Reproduce exactly the line with "green 1x1 brick [703,296,749,358]" and the lines after it. Stop at the last line of the data and include nothing else.

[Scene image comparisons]

------------------------------------------------

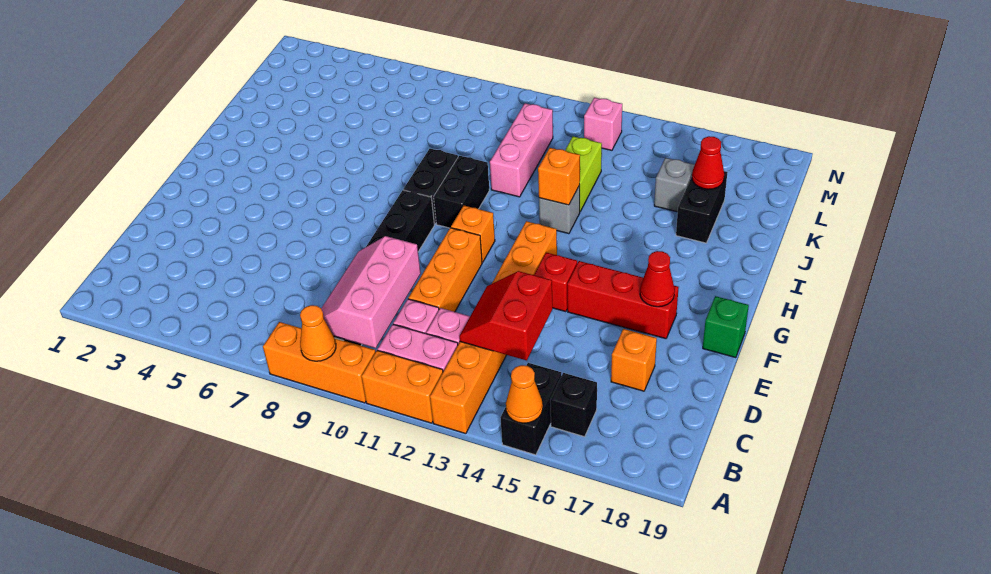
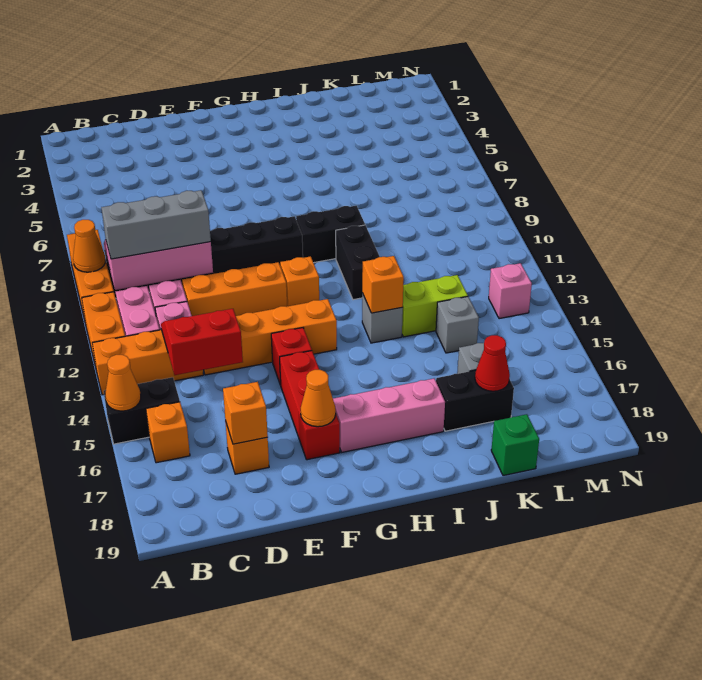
none -> grey 1x3 brick [101,190,211,259]
black 1x1 brick [550,373,597,437] -> orange 1x1 brick [146,402,190,463]
none -> orange 1x1 brick [223,382,268,444]
red 1x1 cone [640,251,675,307] -> orange 1x1 cone [301,370,336,427]
green 1x1 brick [703,296,749,358] -> green 1x1 brick moved to [491,414,539,476]
black 1x2 brick [434,156,489,228] -> black 1x2 brick turned to [336,225,380,300]
pink 1x3 brick [490,103,553,197] -> pink 1x3 brick moved to [333,379,445,452]
none -> grey 1x1 brick [436,297,479,353]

------------------------------------------------

▶ [Answer below]:
green 1x1 brick [703,296,749,358] -> green 1x1 brick moved to [491,414,539,476]
black 1x2 brick [434,156,489,228] -> black 1x2 brick turned to [336,225,380,300]
pink 1x3 brick [490,103,553,197] -> pink 1x3 brick moved to [333,379,445,452]
none -> grey 1x1 brick [436,297,479,353]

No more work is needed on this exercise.